◆ WORK TASK:
Every line of the listing below is to be repeated exactly; the pictures stay out.
(Beginning of GIVEN DATA)
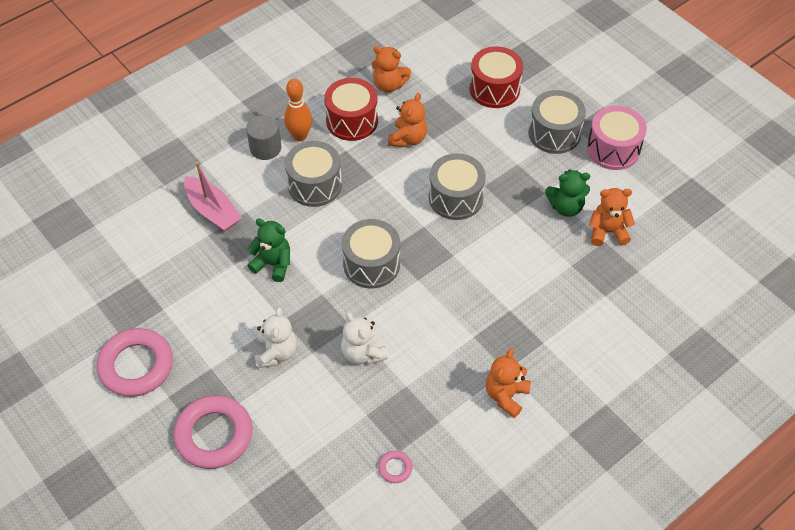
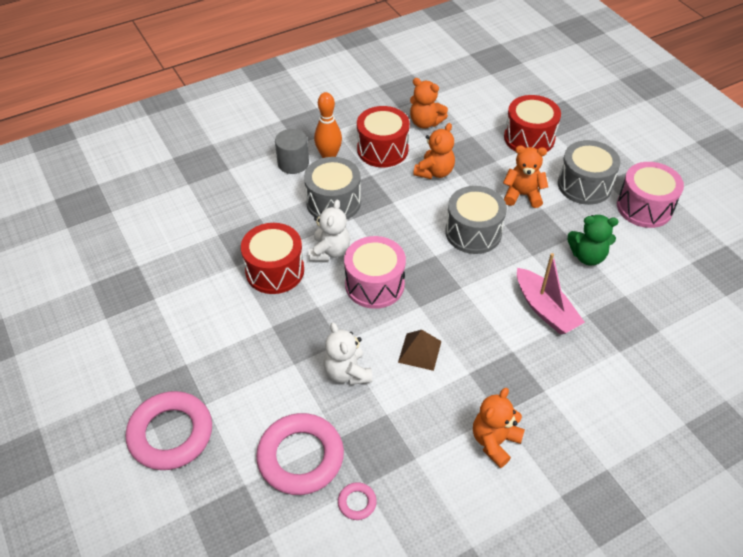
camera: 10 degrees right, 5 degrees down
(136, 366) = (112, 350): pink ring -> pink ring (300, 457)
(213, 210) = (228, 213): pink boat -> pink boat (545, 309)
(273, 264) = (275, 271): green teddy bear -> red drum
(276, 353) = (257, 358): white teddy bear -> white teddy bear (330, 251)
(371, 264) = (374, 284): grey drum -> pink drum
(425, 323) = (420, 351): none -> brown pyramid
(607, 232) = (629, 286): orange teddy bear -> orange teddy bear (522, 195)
(End of GIVEN DATA)
◆ RESPONSE BELOW:
camera: 10 degrees right, 5 degrees down
(136, 366) = (112, 350): pink ring -> pink ring (300, 457)
(213, 210) = (228, 213): pink boat -> pink boat (545, 309)
(273, 264) = (275, 271): green teddy bear -> red drum
(276, 353) = (257, 358): white teddy bear -> white teddy bear (330, 251)
(371, 264) = (374, 284): grey drum -> pink drum
(425, 323) = (420, 351): none -> brown pyramid
(607, 232) = (629, 286): orange teddy bear -> orange teddy bear (522, 195)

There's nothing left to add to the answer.